** Working data **
☆ ☆ ☆ ☆ ☆ ☆ ☆
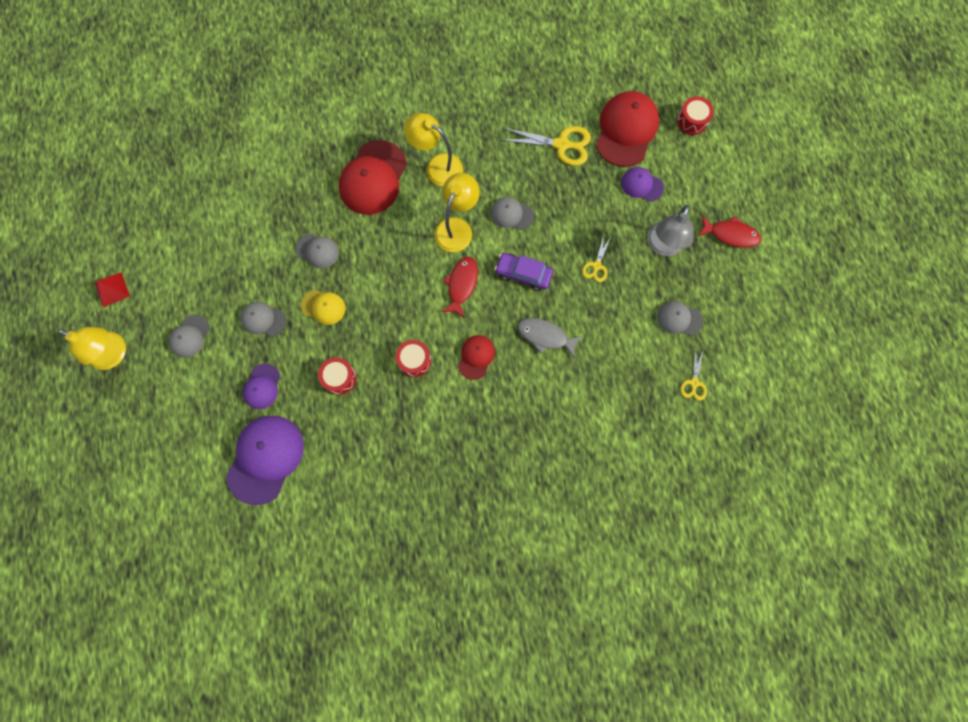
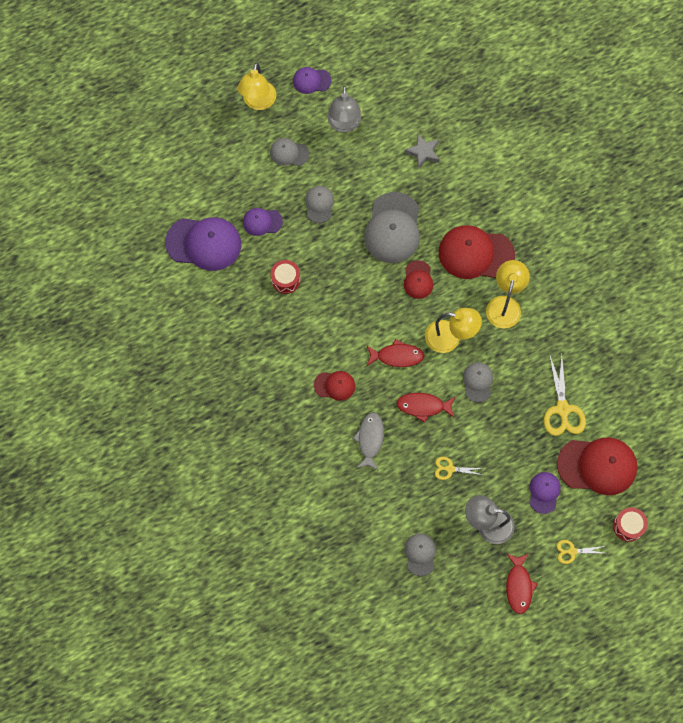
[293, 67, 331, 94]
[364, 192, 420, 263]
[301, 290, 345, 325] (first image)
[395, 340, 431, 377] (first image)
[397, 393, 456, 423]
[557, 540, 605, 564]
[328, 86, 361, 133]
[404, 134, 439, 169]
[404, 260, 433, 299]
☆ ☆ ☆ ☆ ☆ ☆ ☆
** Assignment **
Whenever a line of the material holds the word "first", copy it out.

** The answer **
[301, 290, 345, 325] (first image)
[395, 340, 431, 377] (first image)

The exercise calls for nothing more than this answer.